The answer must be every entry, given again word for word.

————

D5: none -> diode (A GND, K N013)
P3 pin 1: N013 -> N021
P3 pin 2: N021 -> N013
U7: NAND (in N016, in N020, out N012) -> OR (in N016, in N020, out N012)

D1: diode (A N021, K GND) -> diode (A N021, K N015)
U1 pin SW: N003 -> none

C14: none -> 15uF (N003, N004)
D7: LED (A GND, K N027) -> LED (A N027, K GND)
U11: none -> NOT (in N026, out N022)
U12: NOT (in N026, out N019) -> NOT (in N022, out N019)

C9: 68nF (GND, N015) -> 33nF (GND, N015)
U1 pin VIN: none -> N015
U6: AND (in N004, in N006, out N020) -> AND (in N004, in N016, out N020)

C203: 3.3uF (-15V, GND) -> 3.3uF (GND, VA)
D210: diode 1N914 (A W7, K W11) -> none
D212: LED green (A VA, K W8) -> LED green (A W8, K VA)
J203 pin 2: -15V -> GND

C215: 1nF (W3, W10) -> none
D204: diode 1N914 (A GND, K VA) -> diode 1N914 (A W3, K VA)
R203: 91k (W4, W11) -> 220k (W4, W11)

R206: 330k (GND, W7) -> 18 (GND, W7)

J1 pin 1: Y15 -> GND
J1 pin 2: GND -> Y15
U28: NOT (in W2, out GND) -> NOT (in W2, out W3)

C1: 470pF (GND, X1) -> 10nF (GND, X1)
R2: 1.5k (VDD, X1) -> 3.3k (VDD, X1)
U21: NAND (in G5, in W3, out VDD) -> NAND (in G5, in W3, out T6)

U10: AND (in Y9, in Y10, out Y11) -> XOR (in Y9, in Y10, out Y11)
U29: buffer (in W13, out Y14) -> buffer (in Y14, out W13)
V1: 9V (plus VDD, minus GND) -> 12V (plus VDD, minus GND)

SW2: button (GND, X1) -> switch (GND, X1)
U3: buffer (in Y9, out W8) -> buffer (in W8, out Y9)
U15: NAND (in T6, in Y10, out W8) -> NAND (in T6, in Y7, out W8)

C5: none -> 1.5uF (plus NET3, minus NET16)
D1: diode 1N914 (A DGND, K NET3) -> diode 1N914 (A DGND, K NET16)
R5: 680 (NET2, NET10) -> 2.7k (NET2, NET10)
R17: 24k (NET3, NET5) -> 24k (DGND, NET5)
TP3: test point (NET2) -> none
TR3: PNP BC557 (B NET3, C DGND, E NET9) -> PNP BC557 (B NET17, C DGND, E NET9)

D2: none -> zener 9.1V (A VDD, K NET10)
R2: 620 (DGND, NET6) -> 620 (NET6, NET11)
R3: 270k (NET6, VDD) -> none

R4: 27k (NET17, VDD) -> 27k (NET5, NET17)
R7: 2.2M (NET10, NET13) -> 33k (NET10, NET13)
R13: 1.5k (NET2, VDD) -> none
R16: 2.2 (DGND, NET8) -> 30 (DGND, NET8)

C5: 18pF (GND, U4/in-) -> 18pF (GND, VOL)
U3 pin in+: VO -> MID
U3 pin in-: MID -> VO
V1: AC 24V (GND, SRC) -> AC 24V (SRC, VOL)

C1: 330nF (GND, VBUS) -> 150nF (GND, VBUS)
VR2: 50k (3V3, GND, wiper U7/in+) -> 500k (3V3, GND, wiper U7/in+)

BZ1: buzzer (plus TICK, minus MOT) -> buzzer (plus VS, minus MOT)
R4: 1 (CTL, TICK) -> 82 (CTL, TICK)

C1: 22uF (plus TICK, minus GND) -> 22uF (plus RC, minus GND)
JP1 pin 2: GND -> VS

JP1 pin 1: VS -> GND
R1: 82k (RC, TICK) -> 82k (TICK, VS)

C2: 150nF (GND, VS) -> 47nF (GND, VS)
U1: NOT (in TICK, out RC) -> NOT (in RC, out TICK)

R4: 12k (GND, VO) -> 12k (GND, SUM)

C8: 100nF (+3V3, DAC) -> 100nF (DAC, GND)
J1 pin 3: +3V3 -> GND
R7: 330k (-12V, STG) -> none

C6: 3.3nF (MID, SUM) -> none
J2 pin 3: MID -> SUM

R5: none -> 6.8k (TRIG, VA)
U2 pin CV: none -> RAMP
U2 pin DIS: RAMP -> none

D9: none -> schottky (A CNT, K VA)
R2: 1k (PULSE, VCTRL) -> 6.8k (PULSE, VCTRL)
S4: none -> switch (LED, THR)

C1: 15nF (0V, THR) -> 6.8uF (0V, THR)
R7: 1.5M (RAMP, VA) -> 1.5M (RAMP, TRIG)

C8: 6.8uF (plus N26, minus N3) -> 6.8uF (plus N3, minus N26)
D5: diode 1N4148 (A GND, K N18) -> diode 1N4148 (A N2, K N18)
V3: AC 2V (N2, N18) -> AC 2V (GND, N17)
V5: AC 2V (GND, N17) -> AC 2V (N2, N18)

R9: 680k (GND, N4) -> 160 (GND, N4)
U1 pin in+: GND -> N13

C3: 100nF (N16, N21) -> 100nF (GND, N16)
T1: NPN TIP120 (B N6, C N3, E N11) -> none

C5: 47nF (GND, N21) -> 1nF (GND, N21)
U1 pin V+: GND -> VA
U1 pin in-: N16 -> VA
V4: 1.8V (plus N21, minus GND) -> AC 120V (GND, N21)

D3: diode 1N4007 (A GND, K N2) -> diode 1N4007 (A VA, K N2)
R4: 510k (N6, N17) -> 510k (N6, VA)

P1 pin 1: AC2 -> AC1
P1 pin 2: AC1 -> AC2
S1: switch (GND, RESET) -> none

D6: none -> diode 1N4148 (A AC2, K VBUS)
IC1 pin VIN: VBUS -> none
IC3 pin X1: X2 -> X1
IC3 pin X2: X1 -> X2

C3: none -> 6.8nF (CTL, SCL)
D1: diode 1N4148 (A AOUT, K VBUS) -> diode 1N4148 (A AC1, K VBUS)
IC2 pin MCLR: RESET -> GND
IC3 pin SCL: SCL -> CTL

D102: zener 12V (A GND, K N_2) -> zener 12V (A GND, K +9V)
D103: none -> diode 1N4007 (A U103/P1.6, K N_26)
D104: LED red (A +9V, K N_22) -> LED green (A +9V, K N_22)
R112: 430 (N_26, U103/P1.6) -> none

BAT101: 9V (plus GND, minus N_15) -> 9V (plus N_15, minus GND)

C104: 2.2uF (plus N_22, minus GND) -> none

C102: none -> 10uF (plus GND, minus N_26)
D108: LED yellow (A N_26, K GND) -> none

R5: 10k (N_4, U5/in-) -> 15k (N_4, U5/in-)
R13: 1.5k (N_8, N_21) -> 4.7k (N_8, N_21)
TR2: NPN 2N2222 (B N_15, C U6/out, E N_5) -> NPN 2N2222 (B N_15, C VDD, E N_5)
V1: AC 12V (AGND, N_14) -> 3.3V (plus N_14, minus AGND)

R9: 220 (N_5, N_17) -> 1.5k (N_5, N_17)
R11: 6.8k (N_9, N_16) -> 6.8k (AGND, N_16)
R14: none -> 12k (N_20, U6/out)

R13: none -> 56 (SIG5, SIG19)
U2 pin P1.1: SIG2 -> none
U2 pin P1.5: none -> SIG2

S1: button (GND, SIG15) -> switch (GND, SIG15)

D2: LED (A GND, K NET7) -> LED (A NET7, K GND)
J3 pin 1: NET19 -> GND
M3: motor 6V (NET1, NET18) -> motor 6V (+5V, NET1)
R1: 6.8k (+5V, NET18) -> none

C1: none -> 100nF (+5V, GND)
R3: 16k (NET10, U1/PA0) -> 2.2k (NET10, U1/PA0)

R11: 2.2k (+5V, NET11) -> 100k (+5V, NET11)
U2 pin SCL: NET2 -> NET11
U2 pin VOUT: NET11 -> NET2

————

*Task response*
D5: none -> diode (A GND, K N013)
P3 pin 1: N013 -> N021
P3 pin 2: N021 -> N013
U7: NAND (in N016, in N020, out N012) -> OR (in N016, in N020, out N012)

D1: diode (A N021, K GND) -> diode (A N021, K N015)
U1 pin SW: N003 -> none

C14: none -> 15uF (N003, N004)
D7: LED (A GND, K N027) -> LED (A N027, K GND)
U11: none -> NOT (in N026, out N022)
U12: NOT (in N026, out N019) -> NOT (in N022, out N019)

C9: 68nF (GND, N015) -> 33nF (GND, N015)
U1 pin VIN: none -> N015
U6: AND (in N004, in N006, out N020) -> AND (in N004, in N016, out N020)

C203: 3.3uF (-15V, GND) -> 3.3uF (GND, VA)
D210: diode 1N914 (A W7, K W11) -> none
D212: LED green (A VA, K W8) -> LED green (A W8, K VA)
J203 pin 2: -15V -> GND

C215: 1nF (W3, W10) -> none
D204: diode 1N914 (A GND, K VA) -> diode 1N914 (A W3, K VA)
R203: 91k (W4, W11) -> 220k (W4, W11)

R206: 330k (GND, W7) -> 18 (GND, W7)

J1 pin 1: Y15 -> GND
J1 pin 2: GND -> Y15
U28: NOT (in W2, out GND) -> NOT (in W2, out W3)

C1: 470pF (GND, X1) -> 10nF (GND, X1)
R2: 1.5k (VDD, X1) -> 3.3k (VDD, X1)
U21: NAND (in G5, in W3, out VDD) -> NAND (in G5, in W3, out T6)

U10: AND (in Y9, in Y10, out Y11) -> XOR (in Y9, in Y10, out Y11)
U29: buffer (in W13, out Y14) -> buffer (in Y14, out W13)
V1: 9V (plus VDD, minus GND) -> 12V (plus VDD, minus GND)

SW2: button (GND, X1) -> switch (GND, X1)
U3: buffer (in Y9, out W8) -> buffer (in W8, out Y9)
U15: NAND (in T6, in Y10, out W8) -> NAND (in T6, in Y7, out W8)

C5: none -> 1.5uF (plus NET3, minus NET16)
D1: diode 1N914 (A DGND, K NET3) -> diode 1N914 (A DGND, K NET16)
R5: 680 (NET2, NET10) -> 2.7k (NET2, NET10)
R17: 24k (NET3, NET5) -> 24k (DGND, NET5)
TP3: test point (NET2) -> none
TR3: PNP BC557 (B NET3, C DGND, E NET9) -> PNP BC557 (B NET17, C DGND, E NET9)

D2: none -> zener 9.1V (A VDD, K NET10)
R2: 620 (DGND, NET6) -> 620 (NET6, NET11)
R3: 270k (NET6, VDD) -> none

R4: 27k (NET17, VDD) -> 27k (NET5, NET17)
R7: 2.2M (NET10, NET13) -> 33k (NET10, NET13)
R13: 1.5k (NET2, VDD) -> none
R16: 2.2 (DGND, NET8) -> 30 (DGND, NET8)

C5: 18pF (GND, U4/in-) -> 18pF (GND, VOL)
U3 pin in+: VO -> MID
U3 pin in-: MID -> VO
V1: AC 24V (GND, SRC) -> AC 24V (SRC, VOL)

C1: 330nF (GND, VBUS) -> 150nF (GND, VBUS)
VR2: 50k (3V3, GND, wiper U7/in+) -> 500k (3V3, GND, wiper U7/in+)

BZ1: buzzer (plus TICK, minus MOT) -> buzzer (plus VS, minus MOT)
R4: 1 (CTL, TICK) -> 82 (CTL, TICK)

C1: 22uF (plus TICK, minus GND) -> 22uF (plus RC, minus GND)
JP1 pin 2: GND -> VS

JP1 pin 1: VS -> GND
R1: 82k (RC, TICK) -> 82k (TICK, VS)

C2: 150nF (GND, VS) -> 47nF (GND, VS)
U1: NOT (in TICK, out RC) -> NOT (in RC, out TICK)

R4: 12k (GND, VO) -> 12k (GND, SUM)

C8: 100nF (+3V3, DAC) -> 100nF (DAC, GND)
J1 pin 3: +3V3 -> GND
R7: 330k (-12V, STG) -> none

C6: 3.3nF (MID, SUM) -> none
J2 pin 3: MID -> SUM

R5: none -> 6.8k (TRIG, VA)
U2 pin CV: none -> RAMP
U2 pin DIS: RAMP -> none

D9: none -> schottky (A CNT, K VA)
R2: 1k (PULSE, VCTRL) -> 6.8k (PULSE, VCTRL)
S4: none -> switch (LED, THR)

C1: 15nF (0V, THR) -> 6.8uF (0V, THR)
R7: 1.5M (RAMP, VA) -> 1.5M (RAMP, TRIG)

C8: 6.8uF (plus N26, minus N3) -> 6.8uF (plus N3, minus N26)
D5: diode 1N4148 (A GND, K N18) -> diode 1N4148 (A N2, K N18)
V3: AC 2V (N2, N18) -> AC 2V (GND, N17)
V5: AC 2V (GND, N17) -> AC 2V (N2, N18)

R9: 680k (GND, N4) -> 160 (GND, N4)
U1 pin in+: GND -> N13

C3: 100nF (N16, N21) -> 100nF (GND, N16)
T1: NPN TIP120 (B N6, C N3, E N11) -> none

C5: 47nF (GND, N21) -> 1nF (GND, N21)
U1 pin V+: GND -> VA
U1 pin in-: N16 -> VA
V4: 1.8V (plus N21, minus GND) -> AC 120V (GND, N21)

D3: diode 1N4007 (A GND, K N2) -> diode 1N4007 (A VA, K N2)
R4: 510k (N6, N17) -> 510k (N6, VA)

P1 pin 1: AC2 -> AC1
P1 pin 2: AC1 -> AC2
S1: switch (GND, RESET) -> none

D6: none -> diode 1N4148 (A AC2, K VBUS)
IC1 pin VIN: VBUS -> none
IC3 pin X1: X2 -> X1
IC3 pin X2: X1 -> X2

C3: none -> 6.8nF (CTL, SCL)
D1: diode 1N4148 (A AOUT, K VBUS) -> diode 1N4148 (A AC1, K VBUS)
IC2 pin MCLR: RESET -> GND
IC3 pin SCL: SCL -> CTL

D102: zener 12V (A GND, K N_2) -> zener 12V (A GND, K +9V)
D103: none -> diode 1N4007 (A U103/P1.6, K N_26)
D104: LED red (A +9V, K N_22) -> LED green (A +9V, K N_22)
R112: 430 (N_26, U103/P1.6) -> none

BAT101: 9V (plus GND, minus N_15) -> 9V (plus N_15, minus GND)

C104: 2.2uF (plus N_22, minus GND) -> none

C102: none -> 10uF (plus GND, minus N_26)
D108: LED yellow (A N_26, K GND) -> none

R5: 10k (N_4, U5/in-) -> 15k (N_4, U5/in-)
R13: 1.5k (N_8, N_21) -> 4.7k (N_8, N_21)
TR2: NPN 2N2222 (B N_15, C U6/out, E N_5) -> NPN 2N2222 (B N_15, C VDD, E N_5)
V1: AC 12V (AGND, N_14) -> 3.3V (plus N_14, minus AGND)

R9: 220 (N_5, N_17) -> 1.5k (N_5, N_17)
R11: 6.8k (N_9, N_16) -> 6.8k (AGND, N_16)
R14: none -> 12k (N_20, U6/out)

R13: none -> 56 (SIG5, SIG19)
U2 pin P1.1: SIG2 -> none
U2 pin P1.5: none -> SIG2

S1: button (GND, SIG15) -> switch (GND, SIG15)

D2: LED (A GND, K NET7) -> LED (A NET7, K GND)
J3 pin 1: NET19 -> GND
M3: motor 6V (NET1, NET18) -> motor 6V (+5V, NET1)
R1: 6.8k (+5V, NET18) -> none

C1: none -> 100nF (+5V, GND)
R3: 16k (NET10, U1/PA0) -> 2.2k (NET10, U1/PA0)

R11: 2.2k (+5V, NET11) -> 100k (+5V, NET11)
U2 pin SCL: NET2 -> NET11
U2 pin VOUT: NET11 -> NET2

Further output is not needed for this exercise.